Source material section start

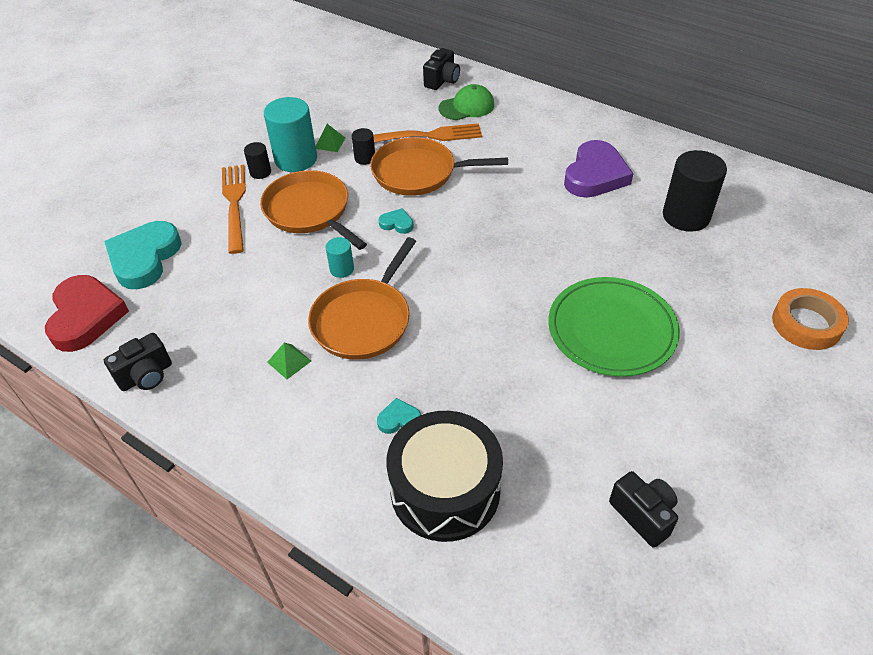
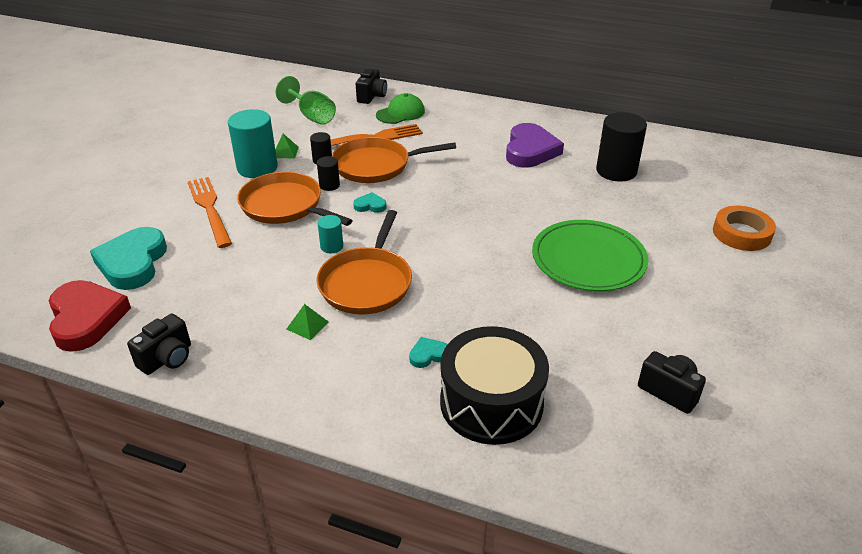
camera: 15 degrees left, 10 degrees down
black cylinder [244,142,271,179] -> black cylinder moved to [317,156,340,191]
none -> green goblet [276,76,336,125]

Source material section end
Source material section start

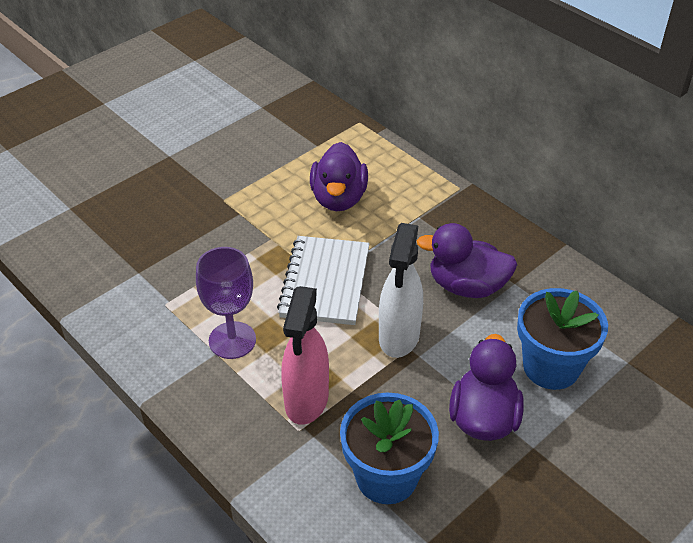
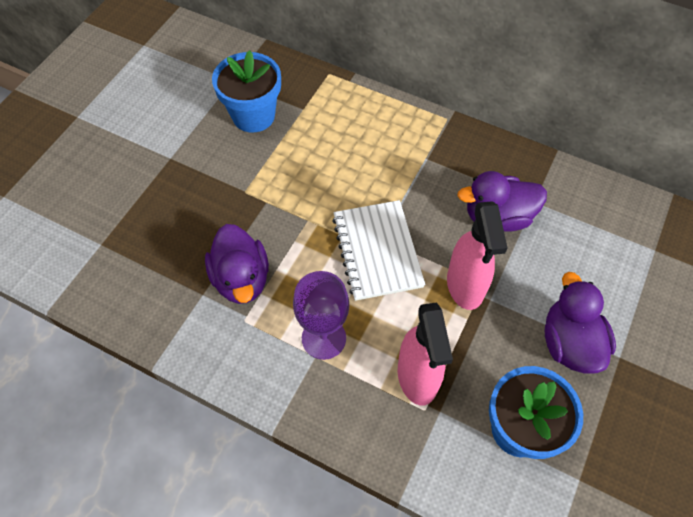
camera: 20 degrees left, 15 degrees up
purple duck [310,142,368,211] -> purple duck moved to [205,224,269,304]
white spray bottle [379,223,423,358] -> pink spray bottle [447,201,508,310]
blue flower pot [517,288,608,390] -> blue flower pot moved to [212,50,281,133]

Source material section end
Source material section start

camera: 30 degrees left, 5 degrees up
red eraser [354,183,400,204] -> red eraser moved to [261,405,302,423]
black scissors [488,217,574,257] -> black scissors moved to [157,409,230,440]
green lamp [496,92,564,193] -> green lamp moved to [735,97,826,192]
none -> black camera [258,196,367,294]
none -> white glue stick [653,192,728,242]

Source material section end

§ **Requirement**
Copy out, word for word, the part of the entries above that begins at the line with "purple duck [310,142,368,211]" and ends at the line with "blue flower pot [517,288,608,390]", including both.

§ **Your solution**
purple duck [310,142,368,211] -> purple duck moved to [205,224,269,304]
white spray bottle [379,223,423,358] -> pink spray bottle [447,201,508,310]
blue flower pot [517,288,608,390] -> blue flower pot moved to [212,50,281,133]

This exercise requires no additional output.